Before-and-after coordinate records

'''

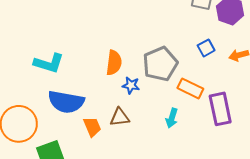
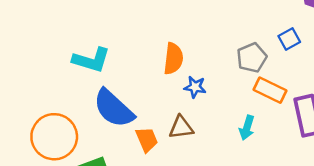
gray pentagon: (160, 64) -> (252, 58), moved, size x0.7
blue semicircle: (66, 102) -> (114, 108), turned 33

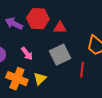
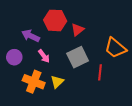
purple arrow: (14, 24) -> (31, 36), moved
red triangle: (60, 28) -> (78, 30), turned -40

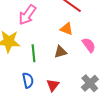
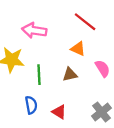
pink arrow: (27, 15) -> (34, 30), turned 60
red triangle: (53, 85) -> (59, 112), turned -40

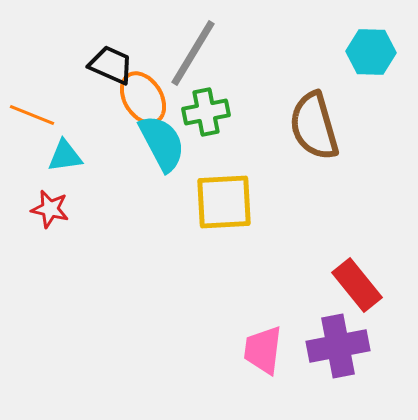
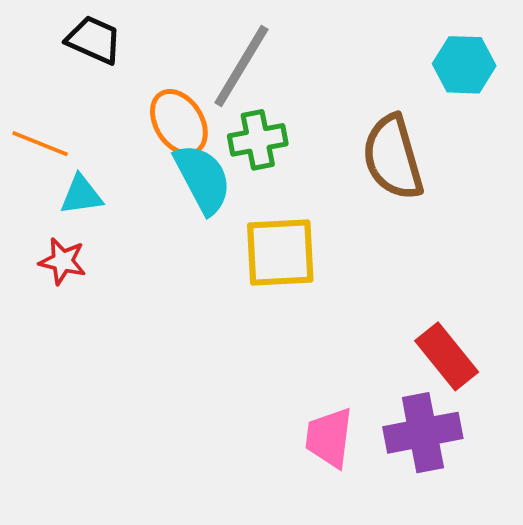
black trapezoid: (111, 65) -> (94, 40), moved

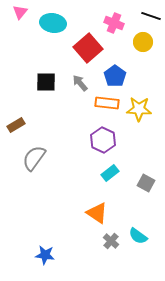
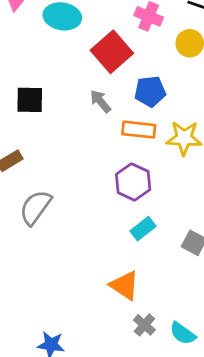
blue pentagon: (115, 76) -> (150, 91), turned 30
black square: (46, 82) -> (30, 100), moved
cyan semicircle: (138, 236) -> (183, 333), moved

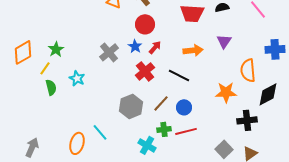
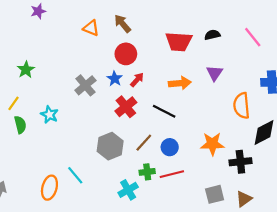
green star: (56, 49) -> (26, 70), moved
orange star: (226, 92) -> (212, 144), moved
cyan cross: (147, 145) -> (128, 190), turned 30
gray square: (224, 149) -> (215, 194), turned 30

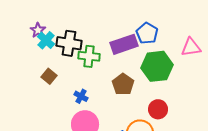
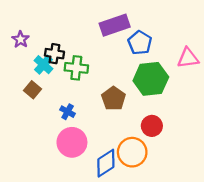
cyan cross: (46, 40) -> (43, 65), moved
black cross: (69, 43) -> (54, 54), size x0.7
purple rectangle: (124, 44) -> (115, 25), moved

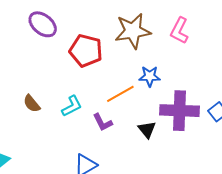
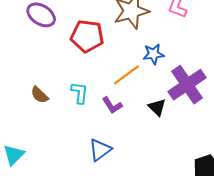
cyan L-shape: (72, 106) -> (80, 93), turned -50
purple cross: (179, 111) -> (187, 85), turned -30

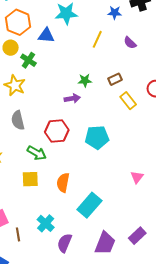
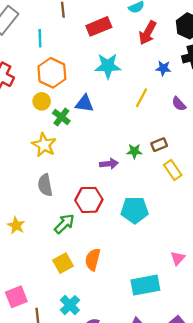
blue triangle: (46, 35) -> (84, 104), moved
green star: (85, 80) -> (134, 151), moved
green arrow: (37, 153) -> (64, 224), turned -78
yellow square: (30, 179) -> (63, 263), moved, turned -30
cyan rectangle: (89, 205) -> (145, 285), moved, turned 35

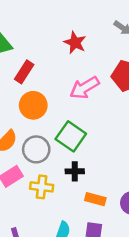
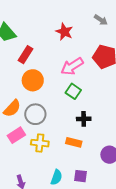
green square: (71, 136) -> (73, 91), moved, size x0.7
black cross: (75, 171) -> (84, 119), moved
orange rectangle: (95, 199) -> (74, 142), moved

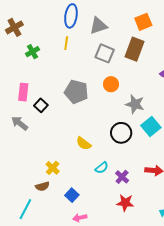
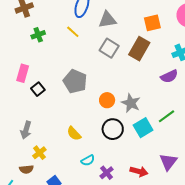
yellow line: (66, 43) -> (73, 32), turned -64
orange circle: (111, 84) -> (107, 100), moved
gray arrow: (20, 123) -> (26, 130), moved, turned -120

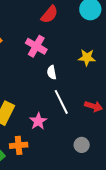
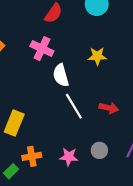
white semicircle: (52, 72) -> (61, 75), size x1.5
pink star: (38, 121) -> (69, 157), moved, turned -30

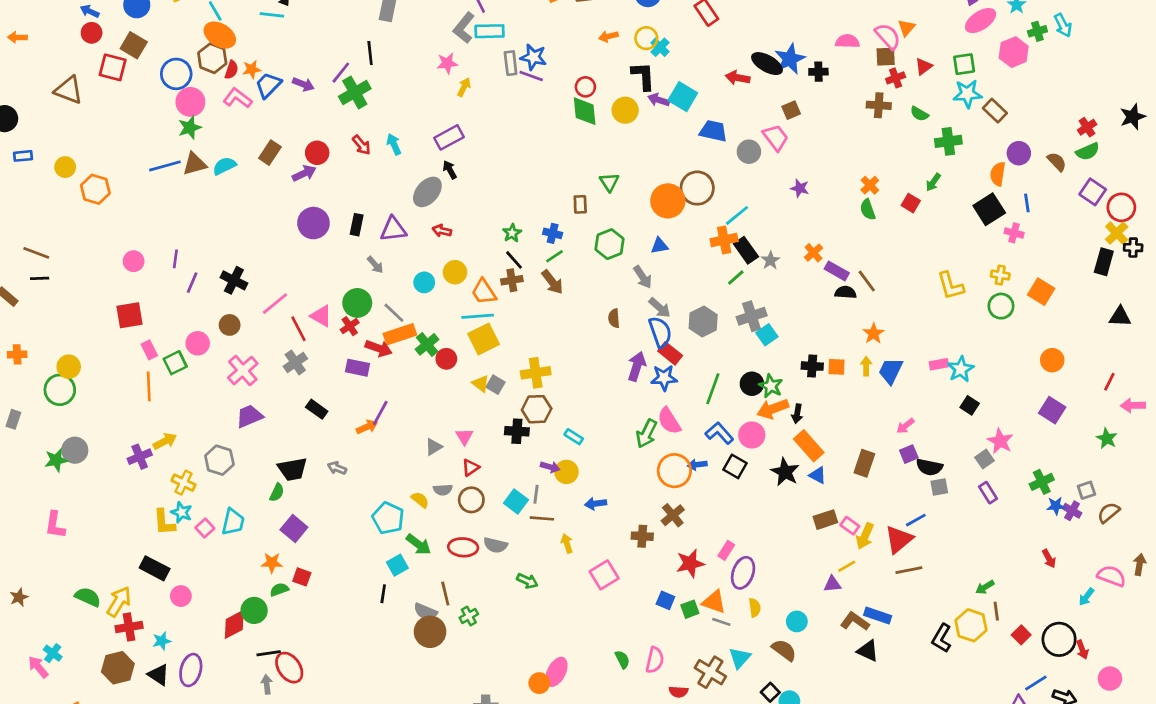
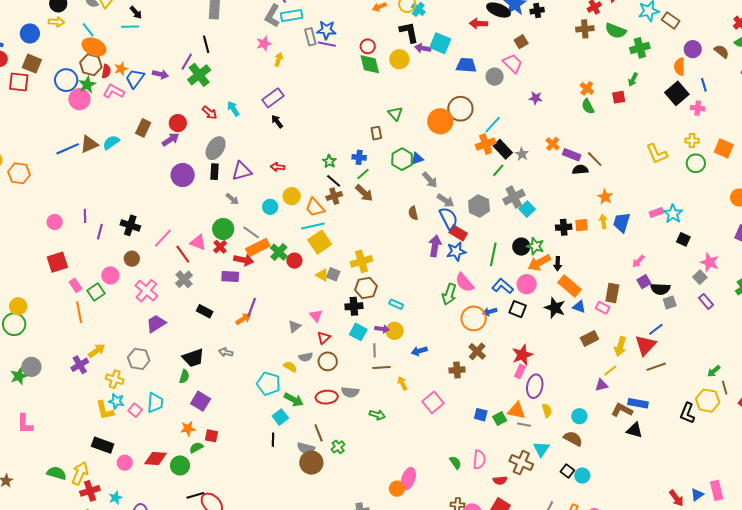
green semicircle: (919, 114) -> (616, 31), size x1.5
green star: (190, 128) -> (87, 85), moved
gray ellipse: (427, 192) -> (216, 148), moved
red square: (911, 203) -> (619, 97), turned -32
blue triangle: (659, 246) -> (417, 159), moved
cyan square: (516, 501) -> (358, 332), moved
pink rectangle: (850, 526) -> (603, 308), moved
red star: (690, 563) -> (522, 355), moved
red diamond: (234, 624) -> (155, 458), moved, turned 40

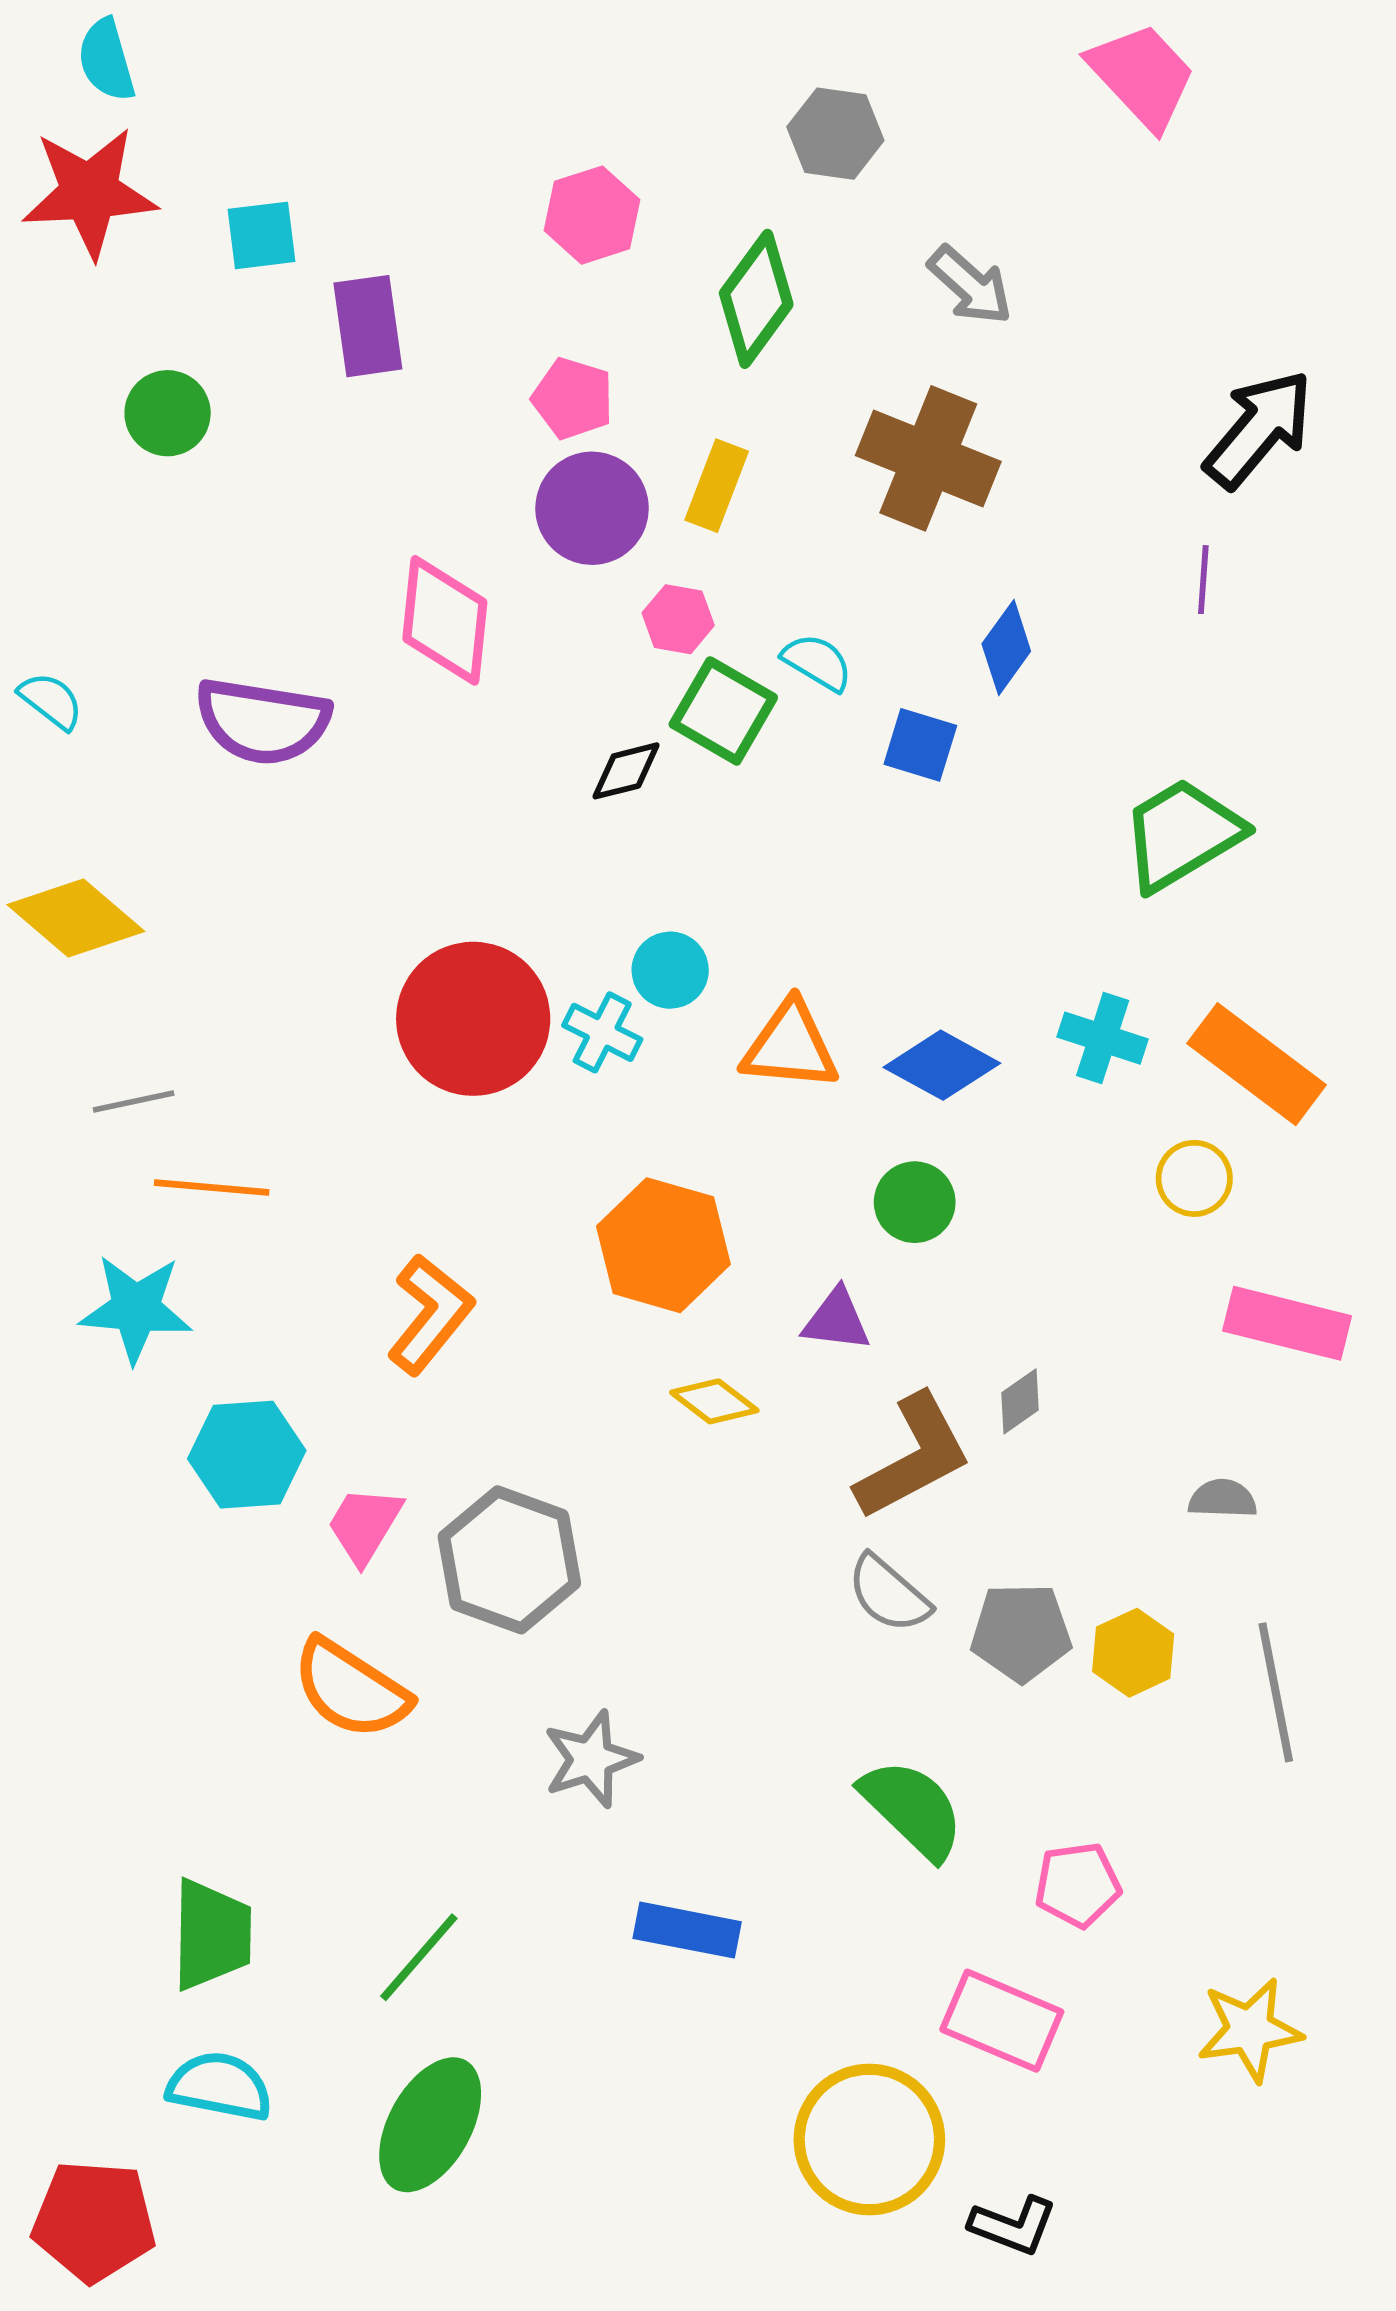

'''

### WORK TASK
Above are the records; repeat them all exactly, without the pictures.

### TASK RESULT
gray pentagon: (160, 64) -> (252, 58), moved, size x0.7
blue semicircle: (66, 102) -> (114, 108), turned 33

purple arrow: (14, 24) -> (31, 36), moved
red triangle: (60, 28) -> (78, 30), turned -40

pink arrow: (27, 15) -> (34, 30), turned 60
red triangle: (53, 85) -> (59, 112), turned -40

black trapezoid: (111, 65) -> (94, 40), moved

blue pentagon: (115, 76) -> (150, 91), turned 30
black square: (46, 82) -> (30, 100), moved
cyan semicircle: (138, 236) -> (183, 333), moved

green star: (56, 49) -> (26, 70), moved
orange star: (226, 92) -> (212, 144), moved
cyan cross: (147, 145) -> (128, 190), turned 30
gray square: (224, 149) -> (215, 194), turned 30

cyan cross: (46, 40) -> (43, 65), moved
black cross: (69, 43) -> (54, 54), size x0.7
purple rectangle: (124, 44) -> (115, 25), moved

cyan L-shape: (72, 106) -> (80, 93), turned -50
purple cross: (179, 111) -> (187, 85), turned -30

blue triangle: (46, 35) -> (84, 104), moved
green star: (85, 80) -> (134, 151), moved
green arrow: (37, 153) -> (64, 224), turned -78
yellow square: (30, 179) -> (63, 263), moved, turned -30
cyan rectangle: (89, 205) -> (145, 285), moved, turned 35

green square: (71, 136) -> (73, 91), moved, size x0.7
black cross: (75, 171) -> (84, 119), moved
orange rectangle: (95, 199) -> (74, 142), moved

yellow line: (66, 43) -> (73, 32), turned -64
orange circle: (111, 84) -> (107, 100), moved
gray arrow: (20, 123) -> (26, 130), moved, turned -120

white semicircle: (52, 72) -> (61, 75), size x1.5
pink star: (38, 121) -> (69, 157), moved, turned -30

green semicircle: (919, 114) -> (616, 31), size x1.5
green star: (190, 128) -> (87, 85), moved
gray ellipse: (427, 192) -> (216, 148), moved
red square: (911, 203) -> (619, 97), turned -32
blue triangle: (659, 246) -> (417, 159), moved
cyan square: (516, 501) -> (358, 332), moved
pink rectangle: (850, 526) -> (603, 308), moved
red star: (690, 563) -> (522, 355), moved
red diamond: (234, 624) -> (155, 458), moved, turned 40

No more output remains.